▸ **Problem details**
Every line from the one holding "yellow donut: 4 -> 3" to the end of the entries should be repeated exactly, with the pictures left out.
Segment Open
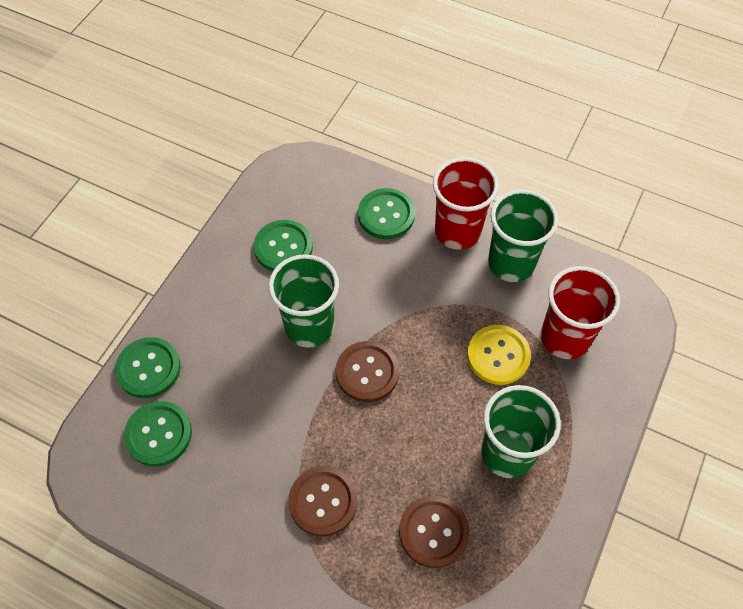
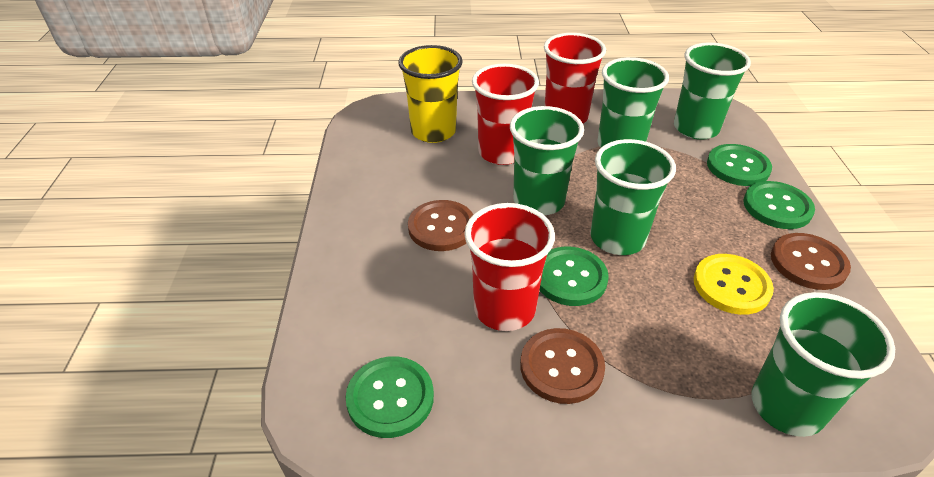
green cup: 3 -> 5
red cup: 2 -> 3
yellow cup: 0 -> 1

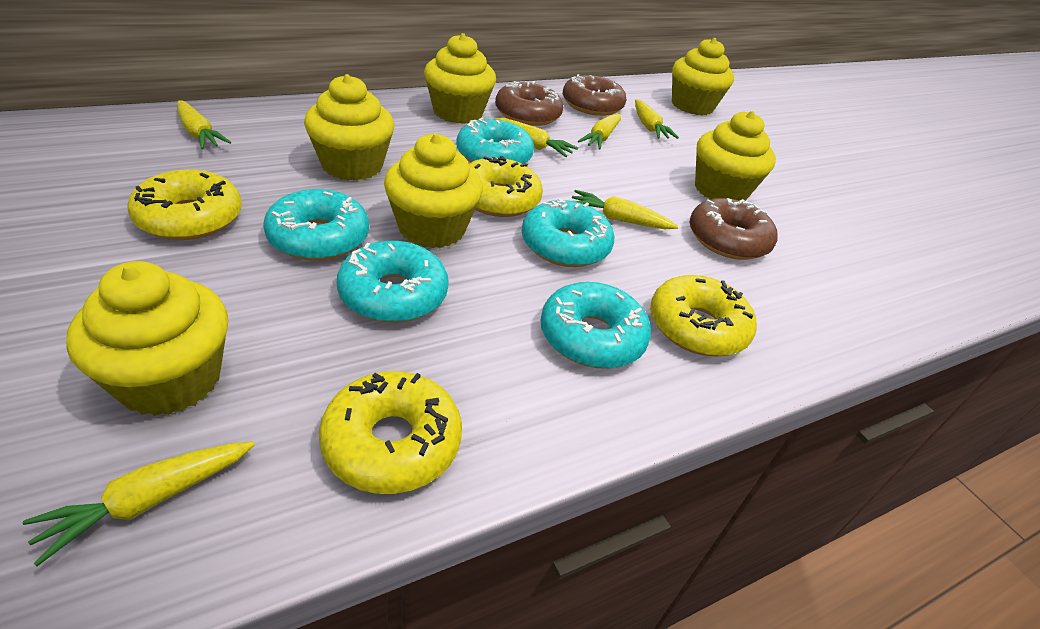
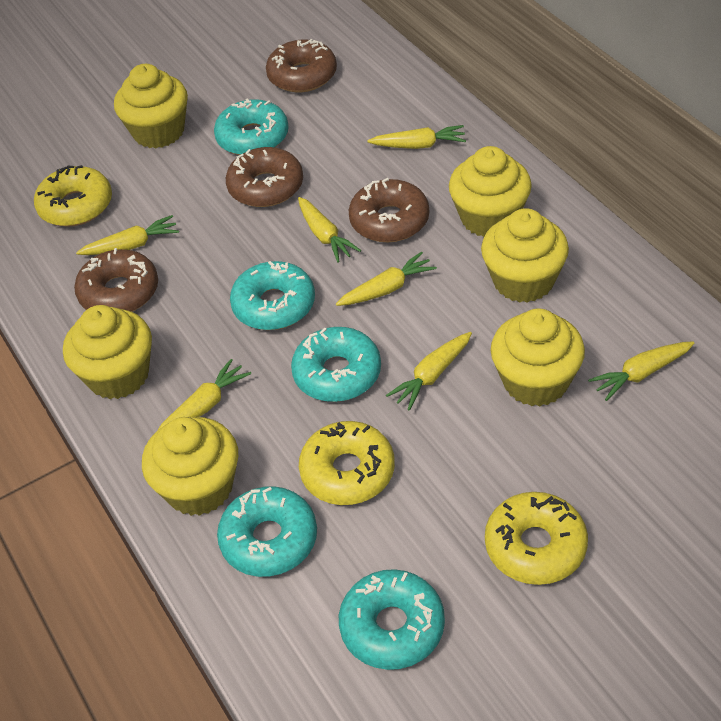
brown donut: 3 -> 4
yellow carrot: 6 -> 7
yellow donut: 4 -> 3

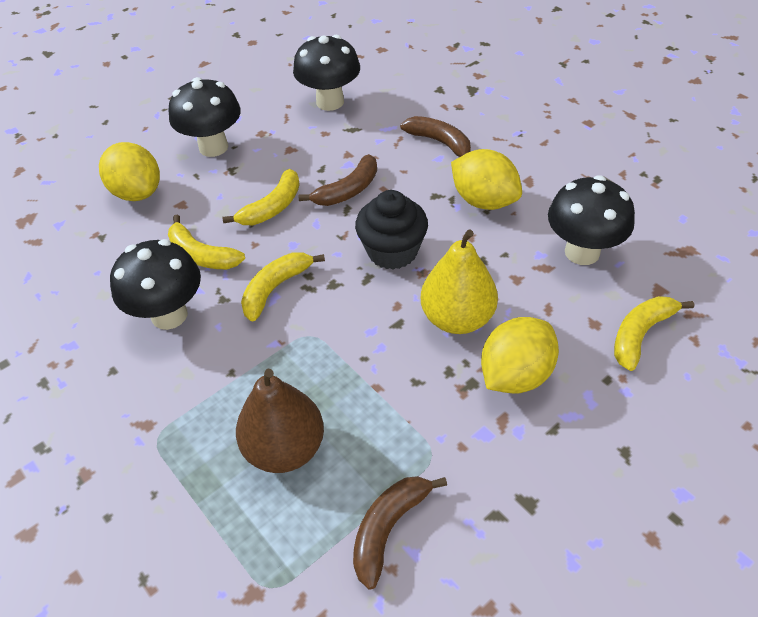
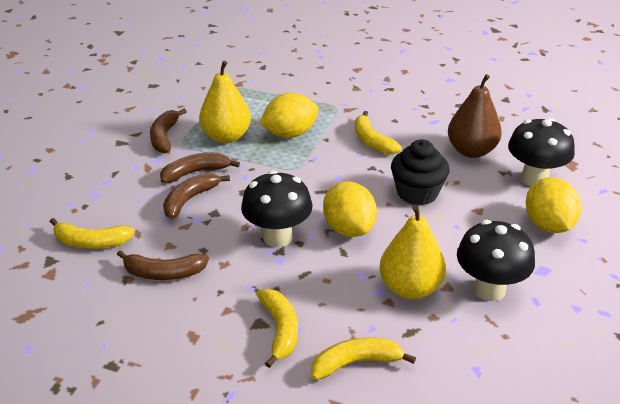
black mushroom: 4 -> 3
brown banana: 3 -> 4
yellow pear: 1 -> 2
Segment Closed
▸ **Completed task**
yellow donut: 4 -> 3

black mushroom: 4 -> 3
brown banana: 3 -> 4
yellow pear: 1 -> 2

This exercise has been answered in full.